[Extracted data entries]
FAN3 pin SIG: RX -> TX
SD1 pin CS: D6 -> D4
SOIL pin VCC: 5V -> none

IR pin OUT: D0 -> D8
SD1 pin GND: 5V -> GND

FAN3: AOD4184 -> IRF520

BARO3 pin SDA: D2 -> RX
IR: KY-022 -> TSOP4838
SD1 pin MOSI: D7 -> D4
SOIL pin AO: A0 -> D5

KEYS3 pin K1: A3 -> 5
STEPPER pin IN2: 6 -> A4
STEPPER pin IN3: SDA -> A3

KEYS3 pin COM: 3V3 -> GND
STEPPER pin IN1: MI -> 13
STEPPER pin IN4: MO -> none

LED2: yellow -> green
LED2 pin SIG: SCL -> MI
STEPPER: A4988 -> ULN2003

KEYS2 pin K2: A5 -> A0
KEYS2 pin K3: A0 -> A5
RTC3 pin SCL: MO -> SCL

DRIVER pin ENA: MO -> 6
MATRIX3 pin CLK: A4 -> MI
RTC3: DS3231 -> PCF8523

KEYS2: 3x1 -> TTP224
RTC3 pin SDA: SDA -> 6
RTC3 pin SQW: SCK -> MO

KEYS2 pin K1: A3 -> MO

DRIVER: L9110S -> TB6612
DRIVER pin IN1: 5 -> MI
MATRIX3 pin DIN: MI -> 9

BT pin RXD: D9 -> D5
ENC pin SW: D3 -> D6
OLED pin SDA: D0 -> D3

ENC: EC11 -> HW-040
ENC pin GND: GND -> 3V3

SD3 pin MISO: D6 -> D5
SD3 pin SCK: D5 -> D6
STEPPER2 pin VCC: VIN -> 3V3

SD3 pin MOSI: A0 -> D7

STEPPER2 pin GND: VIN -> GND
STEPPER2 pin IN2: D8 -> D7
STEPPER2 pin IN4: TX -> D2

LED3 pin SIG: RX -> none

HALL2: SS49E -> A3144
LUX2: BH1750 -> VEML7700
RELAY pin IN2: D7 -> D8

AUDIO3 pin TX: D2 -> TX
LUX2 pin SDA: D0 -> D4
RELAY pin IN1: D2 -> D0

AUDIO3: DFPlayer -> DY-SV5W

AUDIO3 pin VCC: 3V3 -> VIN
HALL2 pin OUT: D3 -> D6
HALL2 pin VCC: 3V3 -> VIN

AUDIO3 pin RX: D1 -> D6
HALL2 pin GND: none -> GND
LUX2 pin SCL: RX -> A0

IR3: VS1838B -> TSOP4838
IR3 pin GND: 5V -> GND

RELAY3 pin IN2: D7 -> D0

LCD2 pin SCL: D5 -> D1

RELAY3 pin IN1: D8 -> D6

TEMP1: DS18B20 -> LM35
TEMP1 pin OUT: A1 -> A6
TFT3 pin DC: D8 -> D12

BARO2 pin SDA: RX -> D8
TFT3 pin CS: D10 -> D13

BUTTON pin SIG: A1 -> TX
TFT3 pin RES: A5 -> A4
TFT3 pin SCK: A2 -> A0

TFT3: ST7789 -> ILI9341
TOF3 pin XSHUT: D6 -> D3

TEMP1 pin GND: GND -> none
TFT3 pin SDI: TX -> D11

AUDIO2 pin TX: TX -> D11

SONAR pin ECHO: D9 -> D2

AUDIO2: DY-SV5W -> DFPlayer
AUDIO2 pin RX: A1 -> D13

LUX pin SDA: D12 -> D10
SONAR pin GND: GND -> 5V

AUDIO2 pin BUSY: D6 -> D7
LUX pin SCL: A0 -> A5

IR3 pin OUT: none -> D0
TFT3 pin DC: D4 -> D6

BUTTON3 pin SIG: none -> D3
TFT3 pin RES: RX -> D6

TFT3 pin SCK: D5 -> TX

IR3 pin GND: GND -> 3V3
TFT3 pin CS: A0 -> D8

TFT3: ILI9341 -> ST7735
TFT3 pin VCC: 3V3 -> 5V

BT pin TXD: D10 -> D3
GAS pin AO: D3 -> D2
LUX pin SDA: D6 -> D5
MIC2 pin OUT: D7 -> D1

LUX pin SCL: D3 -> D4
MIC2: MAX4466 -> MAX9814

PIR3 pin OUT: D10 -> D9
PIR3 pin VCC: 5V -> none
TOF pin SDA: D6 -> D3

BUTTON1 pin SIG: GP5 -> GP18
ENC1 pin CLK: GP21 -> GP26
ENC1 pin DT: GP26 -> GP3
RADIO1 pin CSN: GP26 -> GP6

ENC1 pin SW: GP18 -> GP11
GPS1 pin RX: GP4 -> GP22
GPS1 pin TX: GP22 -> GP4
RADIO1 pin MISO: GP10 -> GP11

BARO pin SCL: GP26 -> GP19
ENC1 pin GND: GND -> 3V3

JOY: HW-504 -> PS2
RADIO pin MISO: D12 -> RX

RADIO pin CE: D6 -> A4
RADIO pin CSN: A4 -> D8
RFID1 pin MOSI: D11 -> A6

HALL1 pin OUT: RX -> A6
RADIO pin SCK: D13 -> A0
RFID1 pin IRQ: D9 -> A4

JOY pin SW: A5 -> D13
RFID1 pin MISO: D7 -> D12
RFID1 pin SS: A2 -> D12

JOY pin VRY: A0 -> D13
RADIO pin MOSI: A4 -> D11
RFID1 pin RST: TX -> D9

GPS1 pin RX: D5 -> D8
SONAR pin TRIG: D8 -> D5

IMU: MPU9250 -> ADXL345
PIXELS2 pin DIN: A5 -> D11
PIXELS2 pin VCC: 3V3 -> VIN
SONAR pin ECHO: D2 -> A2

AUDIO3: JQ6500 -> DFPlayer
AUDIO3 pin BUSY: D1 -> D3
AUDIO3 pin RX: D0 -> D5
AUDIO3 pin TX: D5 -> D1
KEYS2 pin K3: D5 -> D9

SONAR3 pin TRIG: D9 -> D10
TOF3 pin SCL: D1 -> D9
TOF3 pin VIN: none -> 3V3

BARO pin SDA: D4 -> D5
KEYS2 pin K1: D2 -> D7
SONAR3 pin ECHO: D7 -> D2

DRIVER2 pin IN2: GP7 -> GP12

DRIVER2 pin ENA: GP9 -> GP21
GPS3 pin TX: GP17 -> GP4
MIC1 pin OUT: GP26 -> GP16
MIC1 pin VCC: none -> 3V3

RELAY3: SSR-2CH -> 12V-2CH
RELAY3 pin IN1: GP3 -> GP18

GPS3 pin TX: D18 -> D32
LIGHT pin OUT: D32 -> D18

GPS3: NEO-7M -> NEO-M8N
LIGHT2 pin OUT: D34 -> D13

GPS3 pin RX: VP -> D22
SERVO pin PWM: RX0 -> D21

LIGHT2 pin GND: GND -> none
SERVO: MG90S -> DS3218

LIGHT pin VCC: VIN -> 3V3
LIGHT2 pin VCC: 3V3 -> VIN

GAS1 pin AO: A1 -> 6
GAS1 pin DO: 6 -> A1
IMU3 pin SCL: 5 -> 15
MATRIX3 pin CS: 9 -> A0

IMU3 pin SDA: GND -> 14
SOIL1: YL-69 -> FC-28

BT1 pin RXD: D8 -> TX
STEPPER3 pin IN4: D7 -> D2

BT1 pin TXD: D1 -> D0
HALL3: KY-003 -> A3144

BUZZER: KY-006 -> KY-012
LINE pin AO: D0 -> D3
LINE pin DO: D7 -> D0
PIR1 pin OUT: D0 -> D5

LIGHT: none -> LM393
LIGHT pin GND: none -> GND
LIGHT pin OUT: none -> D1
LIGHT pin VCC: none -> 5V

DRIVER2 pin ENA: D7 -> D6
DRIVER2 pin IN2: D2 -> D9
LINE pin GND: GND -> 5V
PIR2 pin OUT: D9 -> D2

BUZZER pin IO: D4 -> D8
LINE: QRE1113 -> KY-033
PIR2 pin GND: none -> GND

About this exercise -
Beginning at the line with "BUTTON3 pin SIG: none -> D3" and stopping after the line with "MIC1 pin OUT: GP26 -> GP16", please write out every line of the data above exactly and nothing else.

Written response -
BUTTON3 pin SIG: none -> D3
TFT3 pin RES: RX -> D6

TFT3 pin SCK: D5 -> TX

IR3 pin GND: GND -> 3V3
TFT3 pin CS: A0 -> D8

TFT3: ILI9341 -> ST7735
TFT3 pin VCC: 3V3 -> 5V

BT pin TXD: D10 -> D3
GAS pin AO: D3 -> D2
LUX pin SDA: D6 -> D5
MIC2 pin OUT: D7 -> D1

LUX pin SCL: D3 -> D4
MIC2: MAX4466 -> MAX9814

PIR3 pin OUT: D10 -> D9
PIR3 pin VCC: 5V -> none
TOF pin SDA: D6 -> D3

BUTTON1 pin SIG: GP5 -> GP18
ENC1 pin CLK: GP21 -> GP26
ENC1 pin DT: GP26 -> GP3
RADIO1 pin CSN: GP26 -> GP6

ENC1 pin SW: GP18 -> GP11
GPS1 pin RX: GP4 -> GP22
GPS1 pin TX: GP22 -> GP4
RADIO1 pin MISO: GP10 -> GP11

BARO pin SCL: GP26 -> GP19
ENC1 pin GND: GND -> 3V3

JOY: HW-504 -> PS2
RADIO pin MISO: D12 -> RX

RADIO pin CE: D6 -> A4
RADIO pin CSN: A4 -> D8
RFID1 pin MOSI: D11 -> A6

HALL1 pin OUT: RX -> A6
RADIO pin SCK: D13 -> A0
RFID1 pin IRQ: D9 -> A4

JOY pin SW: A5 -> D13
RFID1 pin MISO: D7 -> D12
RFID1 pin SS: A2 -> D12

JOY pin VRY: A0 -> D13
RADIO pin MOSI: A4 -> D11
RFID1 pin RST: TX -> D9

GPS1 pin RX: D5 -> D8
SONAR pin TRIG: D8 -> D5

IMU: MPU9250 -> ADXL345
PIXELS2 pin DIN: A5 -> D11
PIXELS2 pin VCC: 3V3 -> VIN
SONAR pin ECHO: D2 -> A2

AUDIO3: JQ6500 -> DFPlayer
AUDIO3 pin BUSY: D1 -> D3
AUDIO3 pin RX: D0 -> D5
AUDIO3 pin TX: D5 -> D1
KEYS2 pin K3: D5 -> D9

SONAR3 pin TRIG: D9 -> D10
TOF3 pin SCL: D1 -> D9
TOF3 pin VIN: none -> 3V3

BARO pin SDA: D4 -> D5
KEYS2 pin K1: D2 -> D7
SONAR3 pin ECHO: D7 -> D2

DRIVER2 pin IN2: GP7 -> GP12

DRIVER2 pin ENA: GP9 -> GP21
GPS3 pin TX: GP17 -> GP4
MIC1 pin OUT: GP26 -> GP16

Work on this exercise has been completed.